## Goal of the exercise
Once the line with "[(552,568),(555,558),(462,540),(456,568),(552,568)]" is reached, output it and every line after it, exactly, through the end of the records below. Pictures are skipped.

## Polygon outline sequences
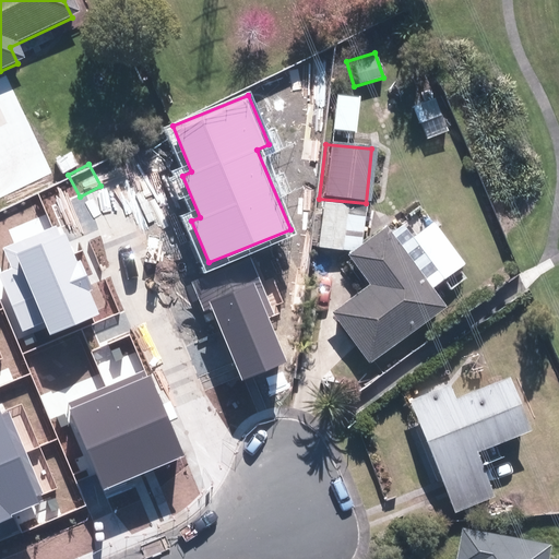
[(50,335),(100,314),(91,290),(93,289),(80,259),(78,260),(66,232),(60,234),(57,226),(4,248),(13,269),(0,273),(0,275),(23,332),(45,323),(50,335)]
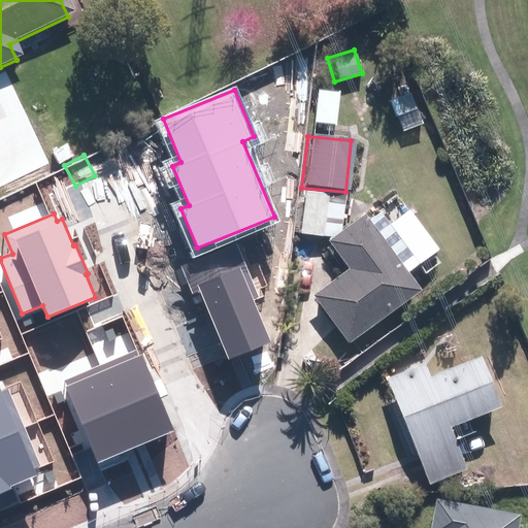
[(322,245),(341,273),(307,298),(343,347),(414,295),(357,219),(322,245)]
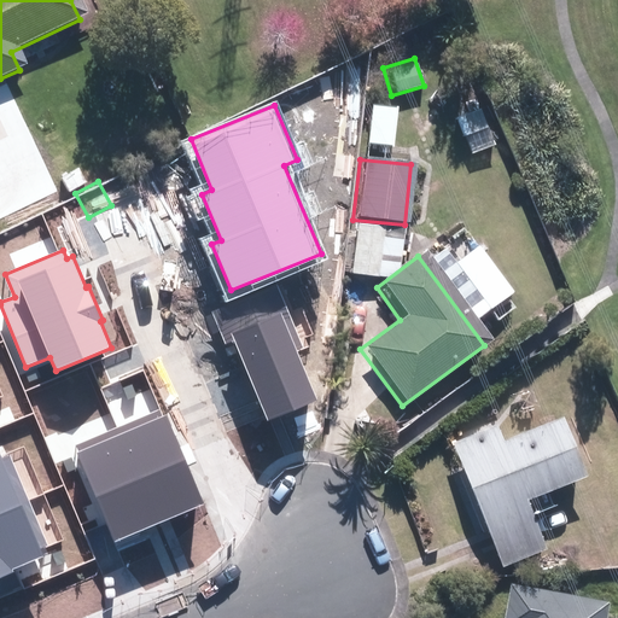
[(268,420),(319,400),(283,313),(232,333),(268,420)]
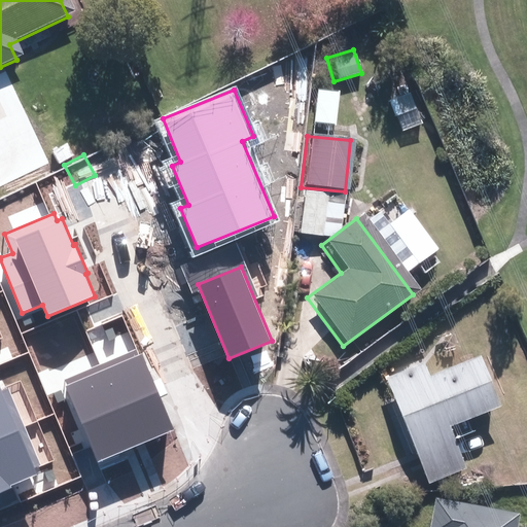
[(97,462),(175,430),(144,354),(140,356),(138,350),(66,380),(68,386),(66,387),(97,462)]
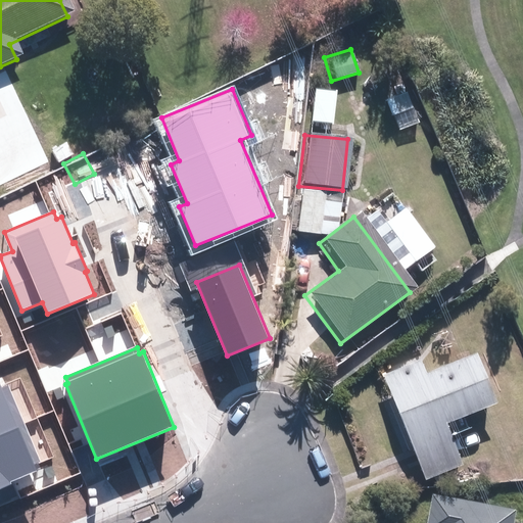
[(456,468),(439,427),(488,409),(468,358),(421,376),(416,363),(377,378),(419,482),(456,468)]
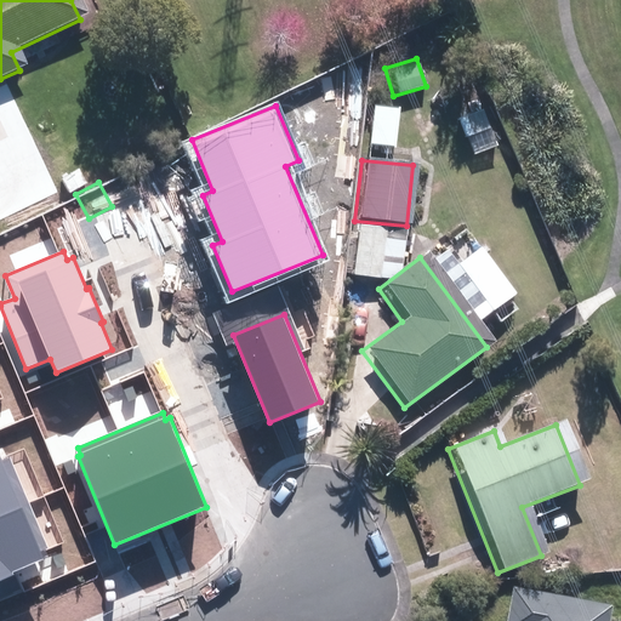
[(0,455),(0,580),(15,575),(13,573),(44,559),(40,552),(49,548),(10,457),(3,461),(0,455)]
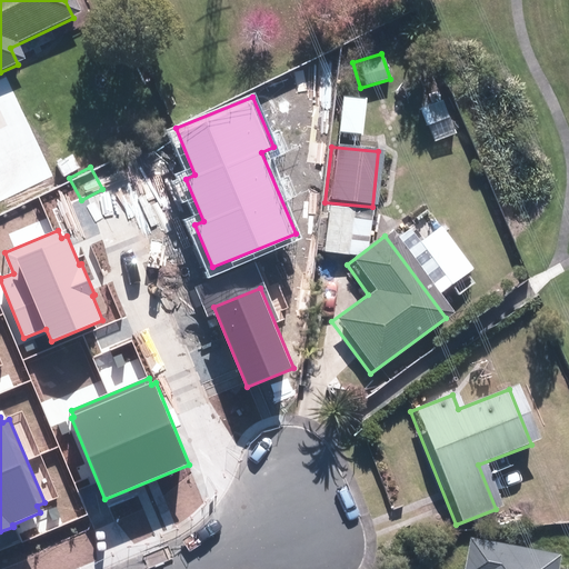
[(552,568),(555,558),(462,540),(456,568),(552,568)]
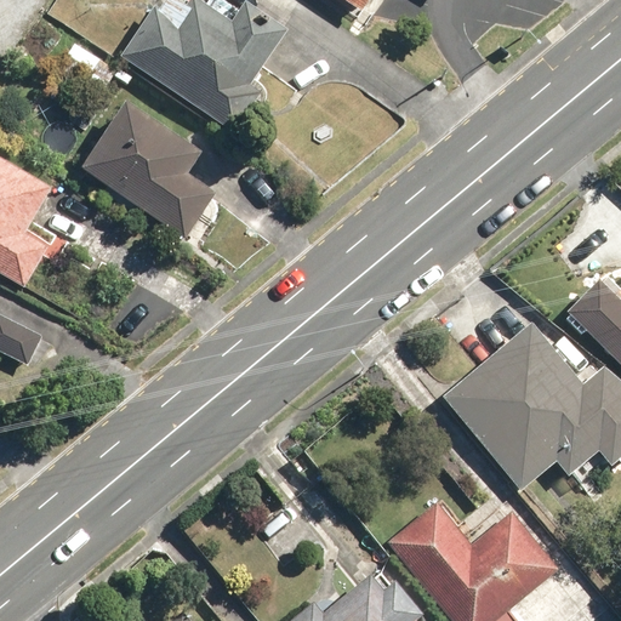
[(336,0),(363,18),(375,0),(336,0)]
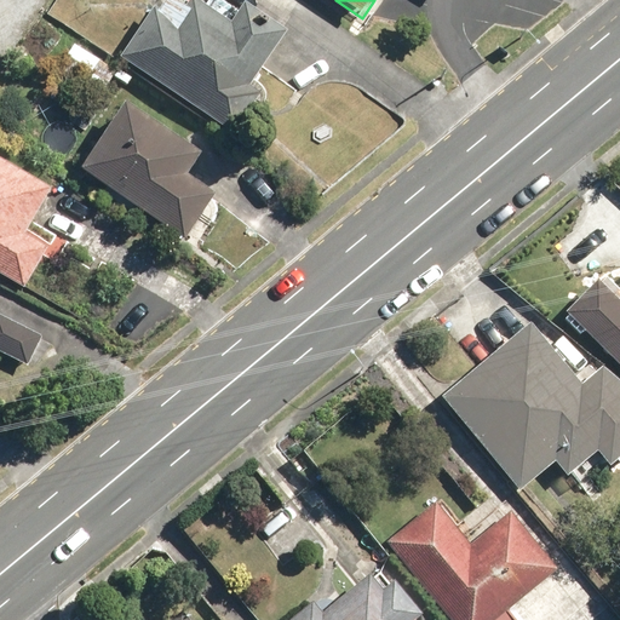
[(150,9),(118,58),(233,133),(258,93),(248,87),(285,30),(242,4),(228,27),(191,3),(177,26),(150,9)]
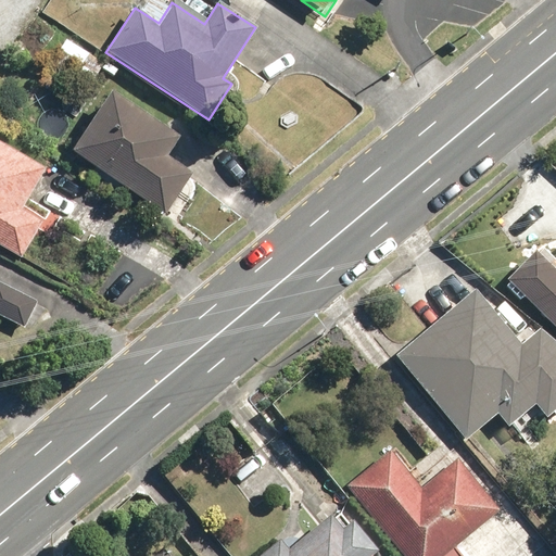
[(62,39),(48,62),(95,91),(109,70),(62,39)]
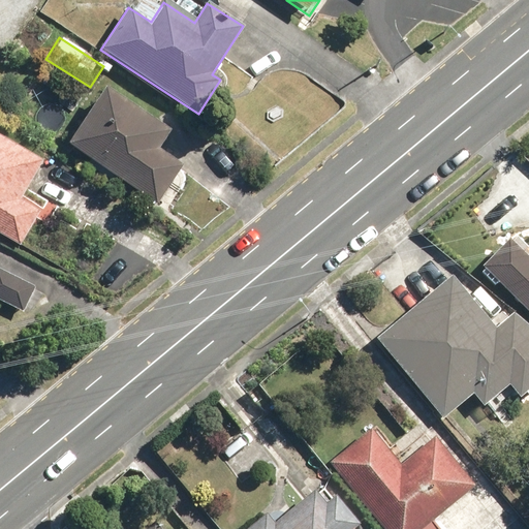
[(106,89),(68,145),(158,206),(185,166),(160,149),(170,133),(106,89)]
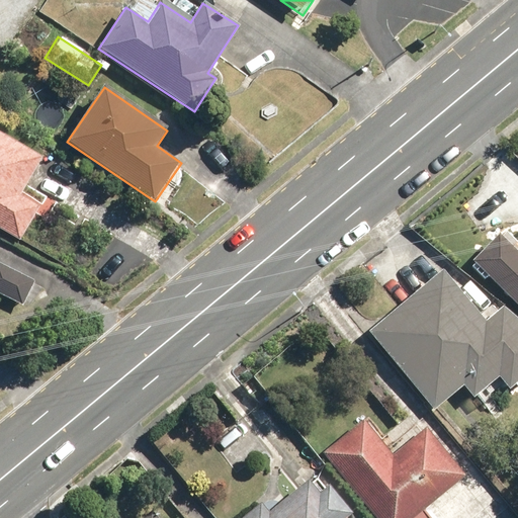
[(0,229),(20,241),(39,208),(19,197),(42,158),(0,132),(0,229)]
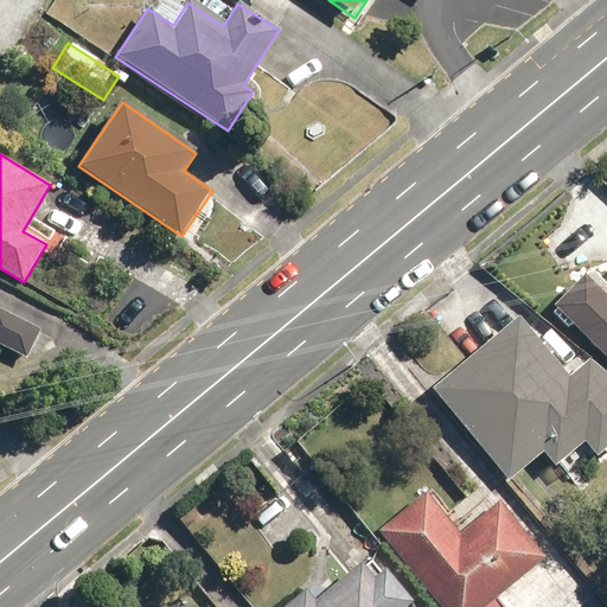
[(606,359),(606,291),(588,273),(554,308),(606,359)]
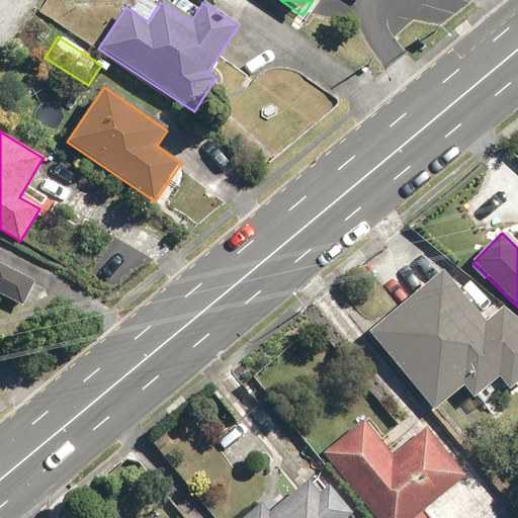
[(0,263),(0,293),(23,306),(35,281),(0,263)]
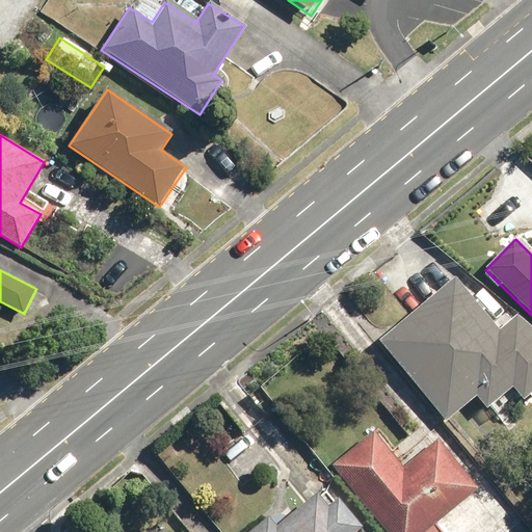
[(447,419),(476,394),(500,423),(531,395),(531,323),(521,311),(501,327),(455,274),(379,340),(447,419)]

## Solved exercise
[(552,568),(555,558),(462,540),(456,568),(552,568)]
[(336,0),(363,18),(375,0),(336,0)]
[(150,9),(118,58),(233,133),(258,93),(248,87),(285,30),(242,4),(228,27),(191,3),(177,26),(150,9)]
[(62,39),(48,62),(95,91),(109,70),(62,39)]
[(106,89),(68,145),(158,206),(185,166),(160,149),(170,133),(106,89)]
[(0,229),(20,241),(39,208),(19,197),(42,158),(0,132),(0,229)]
[(606,359),(606,291),(588,273),(554,308),(606,359)]
[(0,263),(0,293),(23,306),(35,281),(0,263)]
[(447,419),(476,394),(500,423),(531,395),(531,323),(521,311),(501,327),(455,274),(379,340),(447,419)]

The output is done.